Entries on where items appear
-*-

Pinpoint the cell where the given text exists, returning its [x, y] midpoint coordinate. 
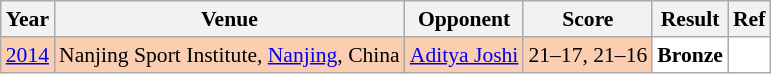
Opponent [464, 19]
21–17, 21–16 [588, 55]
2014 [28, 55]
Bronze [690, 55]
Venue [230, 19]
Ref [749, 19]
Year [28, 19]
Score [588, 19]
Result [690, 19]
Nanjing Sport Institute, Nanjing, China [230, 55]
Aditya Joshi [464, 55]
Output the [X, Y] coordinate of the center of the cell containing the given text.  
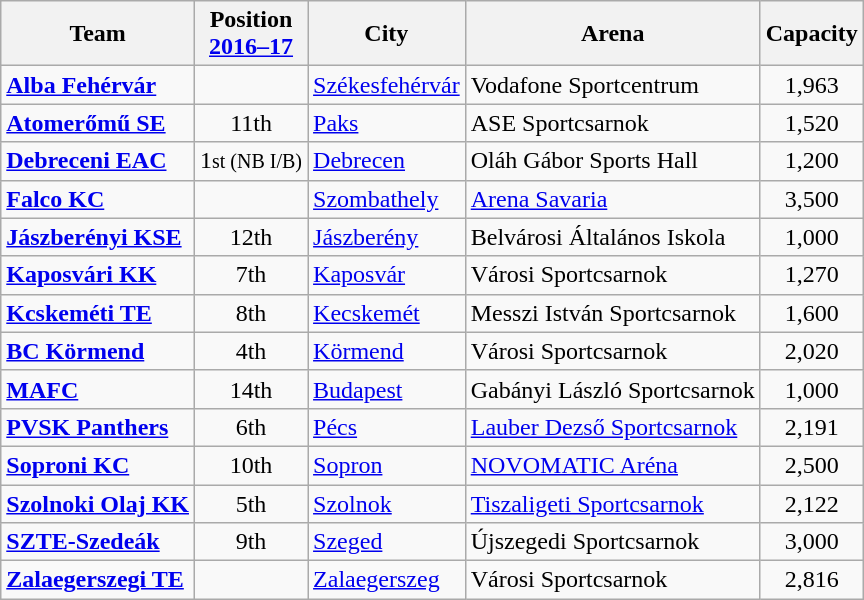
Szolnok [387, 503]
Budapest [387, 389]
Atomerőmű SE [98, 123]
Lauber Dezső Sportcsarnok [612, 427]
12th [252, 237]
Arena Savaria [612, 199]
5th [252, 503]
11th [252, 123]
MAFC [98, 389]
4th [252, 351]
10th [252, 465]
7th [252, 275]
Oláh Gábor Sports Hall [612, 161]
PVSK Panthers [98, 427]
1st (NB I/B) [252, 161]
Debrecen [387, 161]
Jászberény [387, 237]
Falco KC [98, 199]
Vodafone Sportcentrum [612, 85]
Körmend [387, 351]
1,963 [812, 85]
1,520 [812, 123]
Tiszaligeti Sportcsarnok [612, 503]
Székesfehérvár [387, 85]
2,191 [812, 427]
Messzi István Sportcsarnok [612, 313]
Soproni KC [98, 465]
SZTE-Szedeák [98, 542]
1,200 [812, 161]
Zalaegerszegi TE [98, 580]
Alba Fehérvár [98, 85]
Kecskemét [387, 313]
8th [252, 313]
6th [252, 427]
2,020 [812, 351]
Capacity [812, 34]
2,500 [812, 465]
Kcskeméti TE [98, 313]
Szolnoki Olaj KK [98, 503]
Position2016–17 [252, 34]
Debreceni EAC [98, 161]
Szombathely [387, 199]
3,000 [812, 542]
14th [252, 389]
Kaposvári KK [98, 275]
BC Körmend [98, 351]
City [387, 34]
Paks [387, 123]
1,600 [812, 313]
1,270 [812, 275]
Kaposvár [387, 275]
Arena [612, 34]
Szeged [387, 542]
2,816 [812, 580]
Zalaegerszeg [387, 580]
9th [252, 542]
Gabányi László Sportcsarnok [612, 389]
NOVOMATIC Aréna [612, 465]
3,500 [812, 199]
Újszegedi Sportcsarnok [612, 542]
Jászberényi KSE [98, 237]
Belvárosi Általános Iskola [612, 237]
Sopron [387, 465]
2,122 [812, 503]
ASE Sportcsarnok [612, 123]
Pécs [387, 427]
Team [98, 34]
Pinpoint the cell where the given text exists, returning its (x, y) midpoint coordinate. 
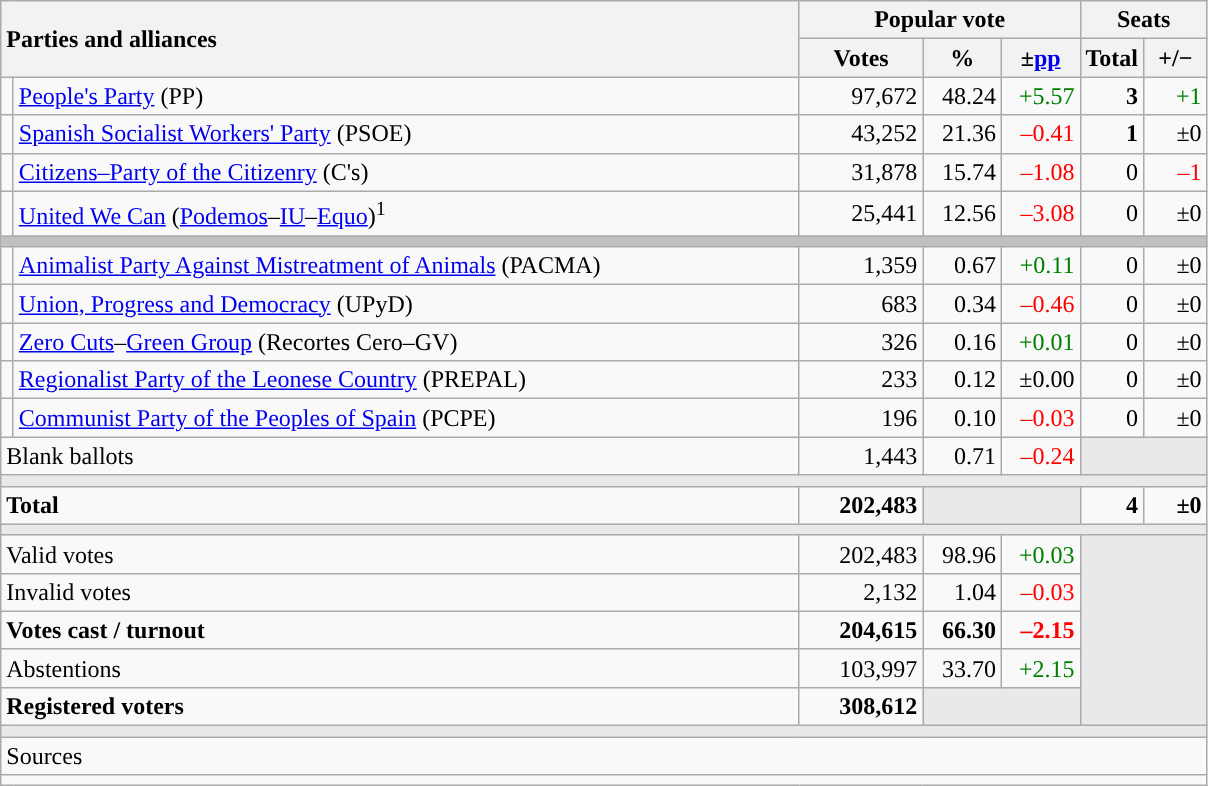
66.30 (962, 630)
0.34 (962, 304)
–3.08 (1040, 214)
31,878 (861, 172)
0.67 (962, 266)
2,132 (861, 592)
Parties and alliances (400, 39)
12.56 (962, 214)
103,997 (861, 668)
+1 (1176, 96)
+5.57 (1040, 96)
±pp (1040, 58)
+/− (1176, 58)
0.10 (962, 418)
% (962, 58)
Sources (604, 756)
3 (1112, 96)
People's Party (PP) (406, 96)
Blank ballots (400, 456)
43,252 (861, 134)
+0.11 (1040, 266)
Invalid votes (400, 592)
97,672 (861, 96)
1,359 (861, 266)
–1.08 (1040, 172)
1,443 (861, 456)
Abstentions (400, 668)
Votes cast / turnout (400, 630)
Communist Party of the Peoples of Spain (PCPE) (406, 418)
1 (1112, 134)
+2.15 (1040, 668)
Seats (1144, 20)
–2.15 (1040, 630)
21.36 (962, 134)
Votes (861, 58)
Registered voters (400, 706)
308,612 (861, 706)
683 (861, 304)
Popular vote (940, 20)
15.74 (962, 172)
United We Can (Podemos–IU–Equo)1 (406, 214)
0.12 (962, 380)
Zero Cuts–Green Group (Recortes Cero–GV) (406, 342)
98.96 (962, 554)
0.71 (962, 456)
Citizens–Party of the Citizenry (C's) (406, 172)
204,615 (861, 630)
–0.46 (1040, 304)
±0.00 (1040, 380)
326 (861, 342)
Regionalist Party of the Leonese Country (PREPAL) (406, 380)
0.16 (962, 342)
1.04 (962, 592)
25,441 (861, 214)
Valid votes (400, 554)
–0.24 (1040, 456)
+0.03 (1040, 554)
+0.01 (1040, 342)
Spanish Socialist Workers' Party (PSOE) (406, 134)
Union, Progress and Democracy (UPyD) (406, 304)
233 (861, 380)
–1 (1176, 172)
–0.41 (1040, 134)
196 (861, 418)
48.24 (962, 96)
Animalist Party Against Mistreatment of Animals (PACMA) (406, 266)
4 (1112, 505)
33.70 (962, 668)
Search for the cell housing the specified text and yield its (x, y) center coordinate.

-*-

### EXERCISE DESCRIPTION
Reproduce verbatim the lines of the rows above, starting with the line that contains "Szolnok [387, 503]" and continuing through the line that contains "y) midpoint coordinate.", with both of those lines included.

### PROBLEM SOLUTION
Szolnok [387, 503]
Budapest [387, 389]
Atomerőmű SE [98, 123]
Lauber Dezső Sportcsarnok [612, 427]
12th [252, 237]
Arena Savaria [612, 199]
5th [252, 503]
11th [252, 123]
MAFC [98, 389]
4th [252, 351]
10th [252, 465]
7th [252, 275]
Oláh Gábor Sports Hall [612, 161]
PVSK Panthers [98, 427]
1st (NB I/B) [252, 161]
Debrecen [387, 161]
Jászberény [387, 237]
Falco KC [98, 199]
Vodafone Sportcentrum [612, 85]
Körmend [387, 351]
1,963 [812, 85]
1,520 [812, 123]
Tiszaligeti Sportcsarnok [612, 503]
Székesfehérvár [387, 85]
2,191 [812, 427]
Messzi István Sportcsarnok [612, 313]
Soproni KC [98, 465]
SZTE-Szedeák [98, 542]
1,200 [812, 161]
Zalaegerszegi TE [98, 580]
Alba Fehérvár [98, 85]
Kecskemét [387, 313]
8th [252, 313]
6th [252, 427]
2,020 [812, 351]
Capacity [812, 34]
2,500 [812, 465]
Kcskeméti TE [98, 313]
Szolnoki Olaj KK [98, 503]
Position2016–17 [252, 34]
Debreceni EAC [98, 161]
Szombathely [387, 199]
3,000 [812, 542]
14th [252, 389]
Kaposvári KK [98, 275]
BC Körmend [98, 351]
City [387, 34]
Paks [387, 123]
1,600 [812, 313]
1,270 [812, 275]
Kaposvár [387, 275]
Arena [612, 34]
Szeged [387, 542]
2,816 [812, 580]
Zalaegerszeg [387, 580]
9th [252, 542]
Gabányi László Sportcsarnok [612, 389]
NOVOMATIC Aréna [612, 465]
3,500 [812, 199]
Újszegedi Sportcsarnok [612, 542]
Jászberényi KSE [98, 237]
Belvárosi Általános Iskola [612, 237]
Sopron [387, 465]
2,122 [812, 503]
ASE Sportcsarnok [612, 123]
Pécs [387, 427]
Team [98, 34]
Pinpoint the cell where the given text exists, returning its (x, y) midpoint coordinate. 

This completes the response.